Collected data
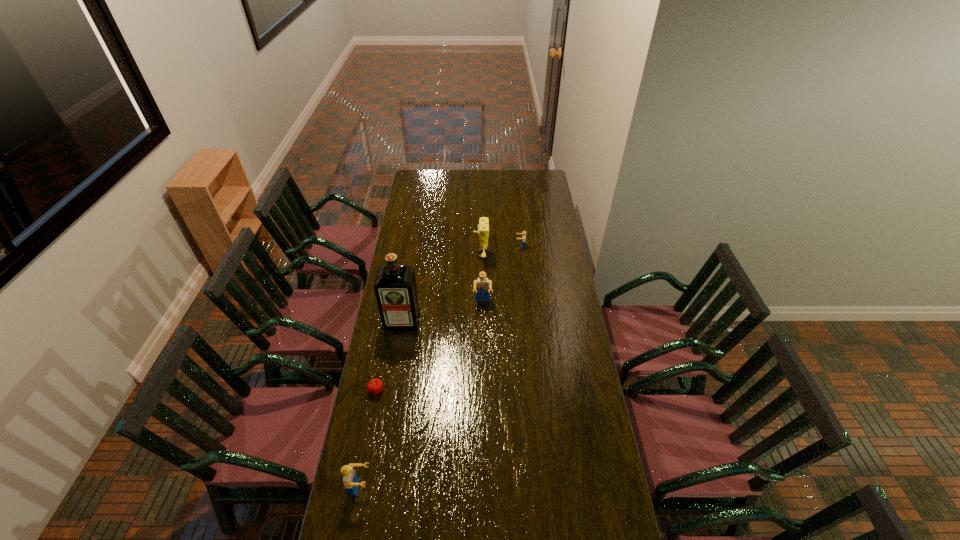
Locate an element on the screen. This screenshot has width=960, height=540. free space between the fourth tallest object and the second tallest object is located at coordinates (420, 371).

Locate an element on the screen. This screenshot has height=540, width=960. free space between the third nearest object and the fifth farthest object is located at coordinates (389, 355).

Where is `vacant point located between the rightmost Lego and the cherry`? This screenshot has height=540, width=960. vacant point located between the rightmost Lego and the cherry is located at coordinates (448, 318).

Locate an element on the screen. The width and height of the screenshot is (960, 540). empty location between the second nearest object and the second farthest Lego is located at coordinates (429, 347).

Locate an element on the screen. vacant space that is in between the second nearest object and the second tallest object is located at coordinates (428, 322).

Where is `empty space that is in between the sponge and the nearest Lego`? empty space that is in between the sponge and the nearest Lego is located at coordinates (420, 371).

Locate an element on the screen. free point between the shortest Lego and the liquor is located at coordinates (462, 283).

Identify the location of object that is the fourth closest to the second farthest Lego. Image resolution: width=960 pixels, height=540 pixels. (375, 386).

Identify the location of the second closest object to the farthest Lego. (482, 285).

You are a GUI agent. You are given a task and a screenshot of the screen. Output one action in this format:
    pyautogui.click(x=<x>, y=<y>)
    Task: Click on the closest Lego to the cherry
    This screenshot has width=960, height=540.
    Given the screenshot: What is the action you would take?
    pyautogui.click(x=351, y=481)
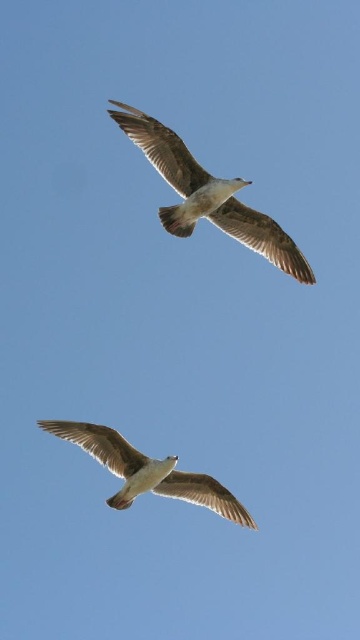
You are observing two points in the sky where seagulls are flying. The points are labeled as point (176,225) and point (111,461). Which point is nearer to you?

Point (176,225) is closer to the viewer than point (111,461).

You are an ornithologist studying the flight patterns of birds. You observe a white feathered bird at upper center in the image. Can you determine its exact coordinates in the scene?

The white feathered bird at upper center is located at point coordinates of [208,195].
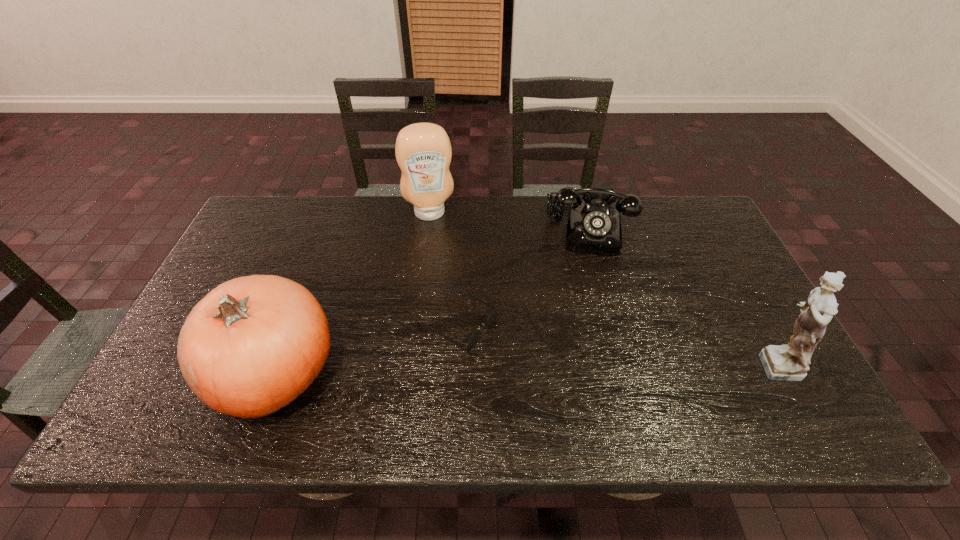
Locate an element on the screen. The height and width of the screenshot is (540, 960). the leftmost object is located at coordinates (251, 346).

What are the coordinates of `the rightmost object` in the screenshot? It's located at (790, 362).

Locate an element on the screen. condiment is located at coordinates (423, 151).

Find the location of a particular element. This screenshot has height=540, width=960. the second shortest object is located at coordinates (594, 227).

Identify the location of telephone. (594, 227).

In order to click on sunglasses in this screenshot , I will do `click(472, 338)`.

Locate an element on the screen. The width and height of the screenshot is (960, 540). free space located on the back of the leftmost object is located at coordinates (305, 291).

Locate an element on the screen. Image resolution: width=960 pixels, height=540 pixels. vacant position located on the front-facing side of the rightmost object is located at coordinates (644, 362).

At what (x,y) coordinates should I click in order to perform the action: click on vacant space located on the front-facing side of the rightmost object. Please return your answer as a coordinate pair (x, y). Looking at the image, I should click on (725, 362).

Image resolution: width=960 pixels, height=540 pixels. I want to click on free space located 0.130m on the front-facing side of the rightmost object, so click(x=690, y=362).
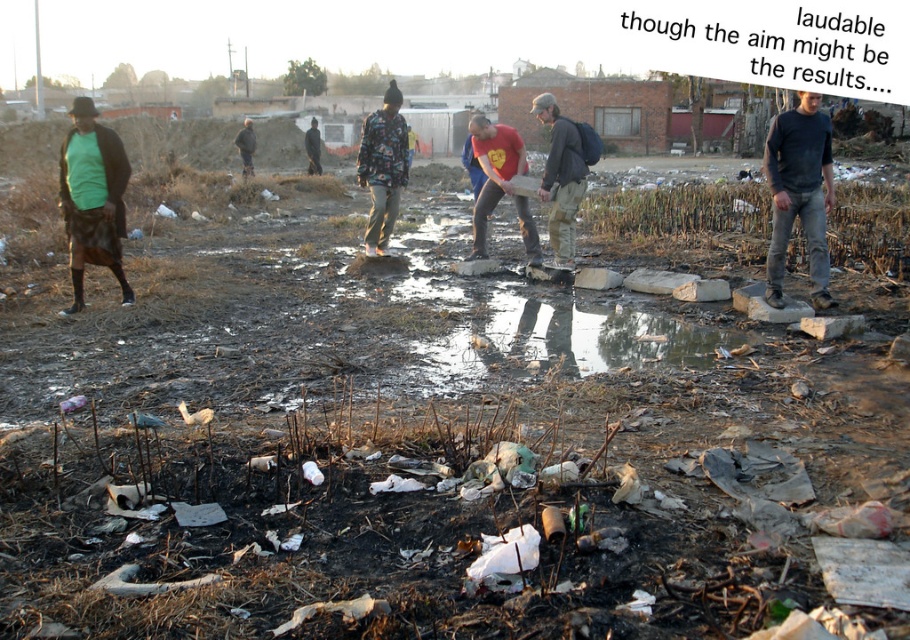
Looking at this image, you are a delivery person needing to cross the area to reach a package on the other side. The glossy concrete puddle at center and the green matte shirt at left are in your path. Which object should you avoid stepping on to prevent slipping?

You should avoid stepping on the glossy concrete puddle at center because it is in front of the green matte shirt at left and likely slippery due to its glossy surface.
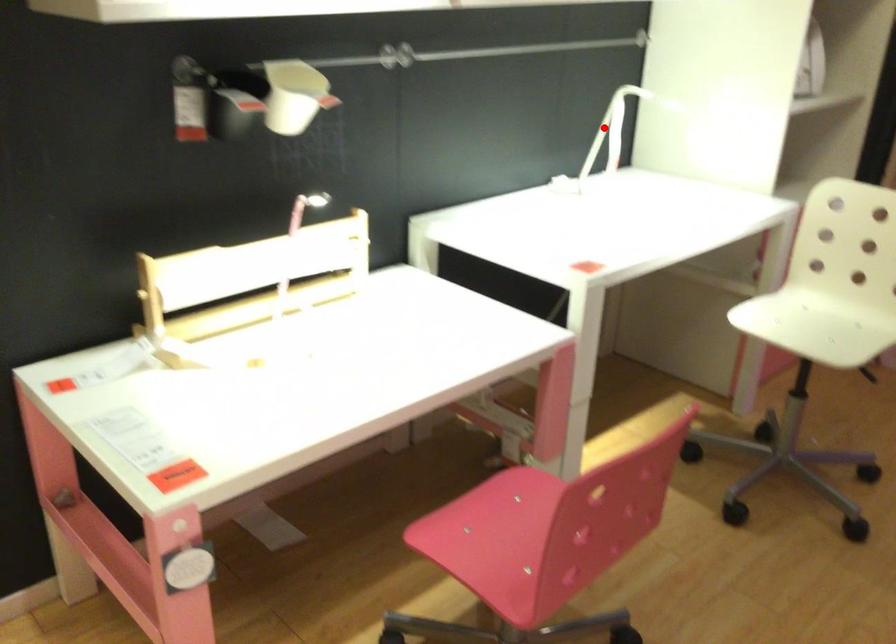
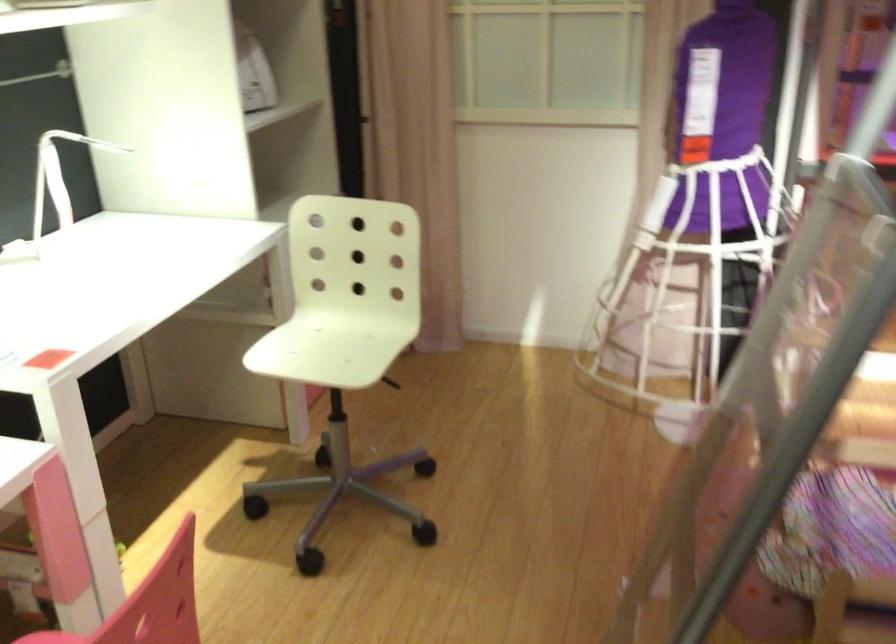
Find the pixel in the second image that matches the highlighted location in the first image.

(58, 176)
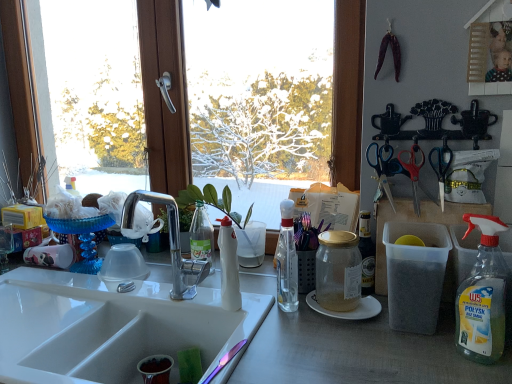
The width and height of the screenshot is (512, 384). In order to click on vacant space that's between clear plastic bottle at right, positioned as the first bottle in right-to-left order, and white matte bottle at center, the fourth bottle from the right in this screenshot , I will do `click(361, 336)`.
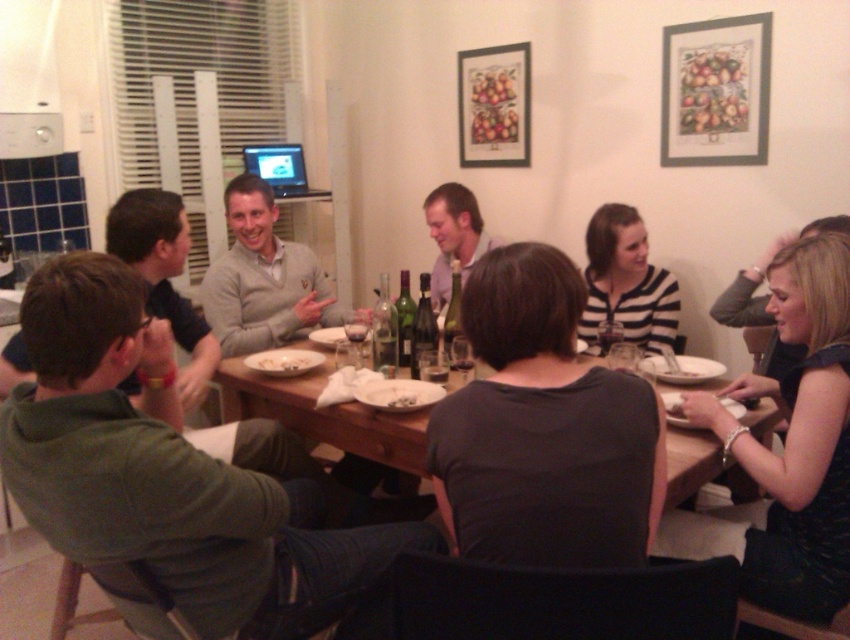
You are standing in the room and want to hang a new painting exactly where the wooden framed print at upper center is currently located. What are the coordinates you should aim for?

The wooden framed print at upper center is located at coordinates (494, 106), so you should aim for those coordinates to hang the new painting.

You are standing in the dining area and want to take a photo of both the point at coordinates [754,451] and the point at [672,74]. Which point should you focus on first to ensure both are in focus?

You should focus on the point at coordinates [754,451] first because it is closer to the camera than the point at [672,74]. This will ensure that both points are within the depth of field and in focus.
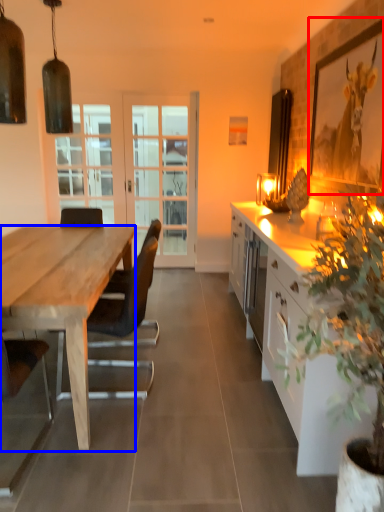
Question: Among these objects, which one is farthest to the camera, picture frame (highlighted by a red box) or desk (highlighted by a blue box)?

**Problem to solve**
Can you edit the data above so that every "Locate an element on the screen" reads "Point to an element on the screen", keeping everything else the same and omitting the pictures?

**Exercise answer**
Point to an element on the screen. This screenshot has width=960, height=540. free space between the fourth tallest object and the second tallest object is located at coordinates (420, 371).

Point to an element on the screen. This screenshot has height=540, width=960. free space between the third nearest object and the fifth farthest object is located at coordinates (389, 355).

Where is `vacant point located between the rightmost Lego and the cherry`? This screenshot has height=540, width=960. vacant point located between the rightmost Lego and the cherry is located at coordinates (448, 318).

Point to an element on the screen. The width and height of the screenshot is (960, 540). empty location between the second nearest object and the second farthest Lego is located at coordinates (429, 347).

Point to an element on the screen. vacant space that is in between the second nearest object and the second tallest object is located at coordinates (428, 322).

Where is `empty space that is in between the sponge and the nearest Lego`? empty space that is in between the sponge and the nearest Lego is located at coordinates (420, 371).

Point to an element on the screen. free point between the shortest Lego and the liquor is located at coordinates (462, 283).

Identify the location of object that is the fourth closest to the second farthest Lego. Image resolution: width=960 pixels, height=540 pixels. (375, 386).

Identify the location of the second closest object to the farthest Lego. (482, 285).

You are a GUI agent. You are given a task and a screenshot of the screen. Output one action in this format:
    pyautogui.click(x=<x>, y=<y>)
    Task: Click on the closest Lego to the cherry
    This screenshot has width=960, height=540.
    Given the screenshot: What is the action you would take?
    pyautogui.click(x=351, y=481)
You are observing two points in the sky where seagulls are flying. The points are labeled as point (176,225) and point (111,461). Which point is nearer to you?

Point (176,225) is closer to the viewer than point (111,461).

You are an ornithologist studying the flight patterns of birds. You observe a white feathered bird at upper center in the image. Can you determine its exact coordinates in the scene?

The white feathered bird at upper center is located at point coordinates of [208,195].
Point to an element on the screen. The height and width of the screenshot is (540, 960). the leftmost object is located at coordinates (251, 346).

What are the coordinates of `the rightmost object` in the screenshot? It's located at (790, 362).

Point to an element on the screen. condiment is located at coordinates (423, 151).

Find the location of a particular element. This screenshot has height=540, width=960. the second shortest object is located at coordinates (594, 227).

Identify the location of telephone. (594, 227).

In order to click on sunglasses in this screenshot , I will do `click(472, 338)`.

Point to an element on the screen. The width and height of the screenshot is (960, 540). free space located on the back of the leftmost object is located at coordinates (305, 291).

Point to an element on the screen. Image resolution: width=960 pixels, height=540 pixels. vacant position located on the front-facing side of the rightmost object is located at coordinates (644, 362).

At what (x,y) coordinates should I click in order to perform the action: click on vacant space located on the front-facing side of the rightmost object. Please return your answer as a coordinate pair (x, y). Looking at the image, I should click on (725, 362).

Image resolution: width=960 pixels, height=540 pixels. I want to click on free space located 0.130m on the front-facing side of the rightmost object, so click(x=690, y=362).
Looking at this image, you are a delivery person needing to cross the area to reach a package on the other side. The glossy concrete puddle at center and the green matte shirt at left are in your path. Which object should you avoid stepping on to prevent slipping?

You should avoid stepping on the glossy concrete puddle at center because it is in front of the green matte shirt at left and likely slippery due to its glossy surface.
Find the pixel in the second image that matches the highlighted location in the first image.

(58, 176)
The width and height of the screenshot is (512, 384). In order to click on vacant space that's between clear plastic bottle at right, positioned as the first bottle in right-to-left order, and white matte bottle at center, the fourth bottle from the right in this screenshot , I will do `click(361, 336)`.
You are standing in the room and want to hang a new painting exactly where the wooden framed print at upper center is currently located. What are the coordinates you should aim for?

The wooden framed print at upper center is located at coordinates (494, 106), so you should aim for those coordinates to hang the new painting.

You are standing in the dining area and want to take a photo of both the point at coordinates [754,451] and the point at [672,74]. Which point should you focus on first to ensure both are in focus?

You should focus on the point at coordinates [754,451] first because it is closer to the camera than the point at [672,74]. This will ensure that both points are within the depth of field and in focus.
Question: Among these objects, which one is farthest to the camera, picture frame (highlighted by a red box) or desk (highlighted by a blue box)?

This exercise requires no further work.